▸ **GIVEN DATA**
BEGIN

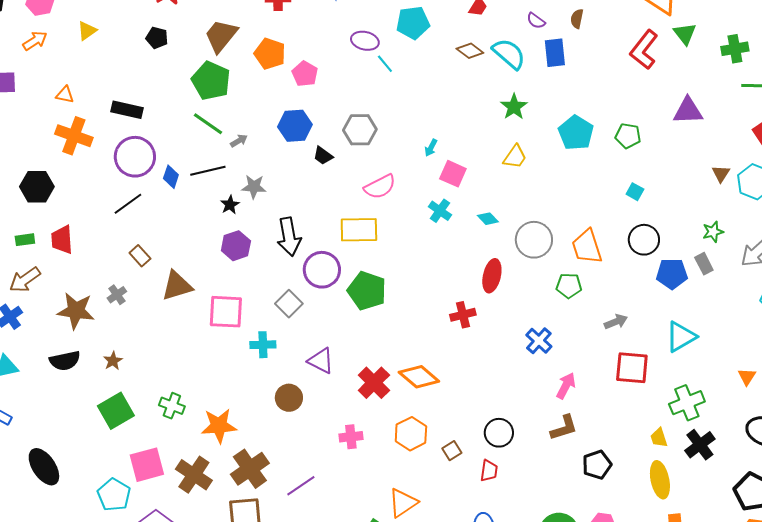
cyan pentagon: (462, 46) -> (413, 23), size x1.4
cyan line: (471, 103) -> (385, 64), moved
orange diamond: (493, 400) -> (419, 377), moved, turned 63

END
BEGIN

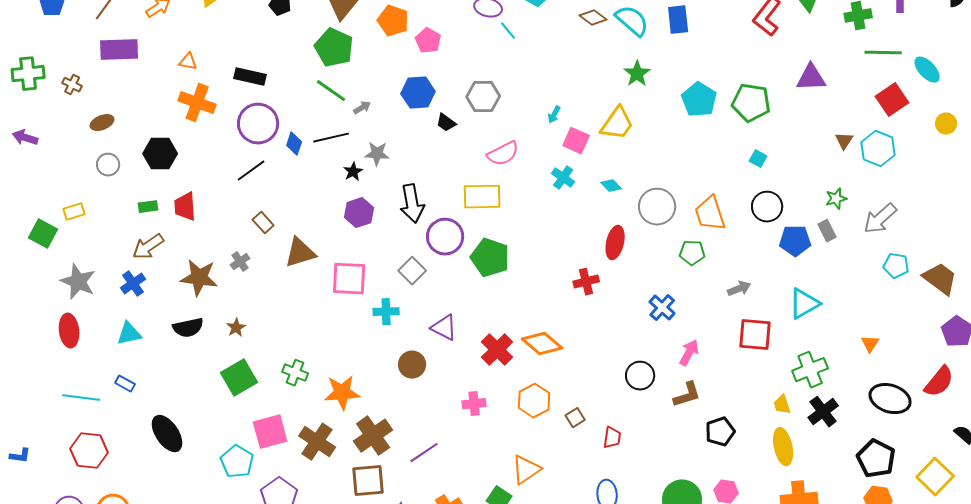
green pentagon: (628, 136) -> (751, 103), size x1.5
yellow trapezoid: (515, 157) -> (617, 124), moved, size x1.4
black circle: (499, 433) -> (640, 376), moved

END

▸ **WHAT THE TASK ASKS**
Check each line of the records for the word "cyan", and show the lines that contain it.

▸ **YOUR RESPONSE**
cyan pentagon: (462, 46) -> (413, 23), size x1.4
cyan line: (471, 103) -> (385, 64), moved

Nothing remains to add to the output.